Write out again, please, the records below from the first line to the line holding "turquoise cup [383,372,489,489] -> none", inclusive, and nothing else.
*** Opening of Given information ***
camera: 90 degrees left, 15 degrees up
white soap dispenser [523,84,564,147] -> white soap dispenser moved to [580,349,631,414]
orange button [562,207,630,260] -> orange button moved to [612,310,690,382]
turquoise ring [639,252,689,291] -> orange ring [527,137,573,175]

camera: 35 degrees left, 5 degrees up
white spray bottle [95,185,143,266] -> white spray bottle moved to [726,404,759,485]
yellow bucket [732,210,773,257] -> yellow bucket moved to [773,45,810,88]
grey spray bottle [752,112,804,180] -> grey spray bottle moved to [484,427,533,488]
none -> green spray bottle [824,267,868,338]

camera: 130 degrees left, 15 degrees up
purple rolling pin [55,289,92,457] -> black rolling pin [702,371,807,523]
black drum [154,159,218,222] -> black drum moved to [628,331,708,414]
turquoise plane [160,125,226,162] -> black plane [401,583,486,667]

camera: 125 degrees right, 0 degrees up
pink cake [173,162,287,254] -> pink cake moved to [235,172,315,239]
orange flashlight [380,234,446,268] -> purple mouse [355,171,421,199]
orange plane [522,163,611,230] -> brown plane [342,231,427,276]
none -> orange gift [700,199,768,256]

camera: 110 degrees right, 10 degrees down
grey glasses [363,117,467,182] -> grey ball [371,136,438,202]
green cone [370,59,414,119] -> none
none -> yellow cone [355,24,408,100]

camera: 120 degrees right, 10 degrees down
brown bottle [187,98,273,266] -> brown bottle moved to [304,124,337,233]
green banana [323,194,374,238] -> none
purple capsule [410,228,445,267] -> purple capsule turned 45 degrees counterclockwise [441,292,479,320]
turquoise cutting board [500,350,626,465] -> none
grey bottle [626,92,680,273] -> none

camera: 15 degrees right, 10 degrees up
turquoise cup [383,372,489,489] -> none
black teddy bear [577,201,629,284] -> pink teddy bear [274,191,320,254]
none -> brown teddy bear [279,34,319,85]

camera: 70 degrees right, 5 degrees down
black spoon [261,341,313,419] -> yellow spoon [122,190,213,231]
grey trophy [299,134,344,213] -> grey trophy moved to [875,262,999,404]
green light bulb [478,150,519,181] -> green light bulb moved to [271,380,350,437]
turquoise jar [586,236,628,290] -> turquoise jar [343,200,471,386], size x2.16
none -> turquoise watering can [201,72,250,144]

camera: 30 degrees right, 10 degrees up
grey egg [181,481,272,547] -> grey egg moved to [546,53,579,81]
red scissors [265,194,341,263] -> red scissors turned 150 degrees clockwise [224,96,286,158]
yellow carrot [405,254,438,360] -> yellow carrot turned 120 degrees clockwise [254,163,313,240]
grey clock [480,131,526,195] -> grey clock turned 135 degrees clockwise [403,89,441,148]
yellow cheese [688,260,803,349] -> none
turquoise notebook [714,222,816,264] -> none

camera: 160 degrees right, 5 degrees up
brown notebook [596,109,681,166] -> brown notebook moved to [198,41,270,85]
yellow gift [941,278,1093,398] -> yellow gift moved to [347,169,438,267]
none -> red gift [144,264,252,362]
*** Close of Given information ***
## Worked solution
camera: 90 degrees left, 15 degrees up
white soap dispenser [523,84,564,147] -> white soap dispenser moved to [580,349,631,414]
orange button [562,207,630,260] -> orange button moved to [612,310,690,382]
turquoise ring [639,252,689,291] -> orange ring [527,137,573,175]

camera: 35 degrees left, 5 degrees up
white spray bottle [95,185,143,266] -> white spray bottle moved to [726,404,759,485]
yellow bucket [732,210,773,257] -> yellow bucket moved to [773,45,810,88]
grey spray bottle [752,112,804,180] -> grey spray bottle moved to [484,427,533,488]
none -> green spray bottle [824,267,868,338]

camera: 130 degrees left, 15 degrees up
purple rolling pin [55,289,92,457] -> black rolling pin [702,371,807,523]
black drum [154,159,218,222] -> black drum moved to [628,331,708,414]
turquoise plane [160,125,226,162] -> black plane [401,583,486,667]

camera: 125 degrees right, 0 degrees up
pink cake [173,162,287,254] -> pink cake moved to [235,172,315,239]
orange flashlight [380,234,446,268] -> purple mouse [355,171,421,199]
orange plane [522,163,611,230] -> brown plane [342,231,427,276]
none -> orange gift [700,199,768,256]

camera: 110 degrees right, 10 degrees down
grey glasses [363,117,467,182] -> grey ball [371,136,438,202]
green cone [370,59,414,119] -> none
none -> yellow cone [355,24,408,100]

camera: 120 degrees right, 10 degrees down
brown bottle [187,98,273,266] -> brown bottle moved to [304,124,337,233]
green banana [323,194,374,238] -> none
purple capsule [410,228,445,267] -> purple capsule turned 45 degrees counterclockwise [441,292,479,320]
turquoise cutting board [500,350,626,465] -> none
grey bottle [626,92,680,273] -> none

camera: 15 degrees right, 10 degrees up
turquoise cup [383,372,489,489] -> none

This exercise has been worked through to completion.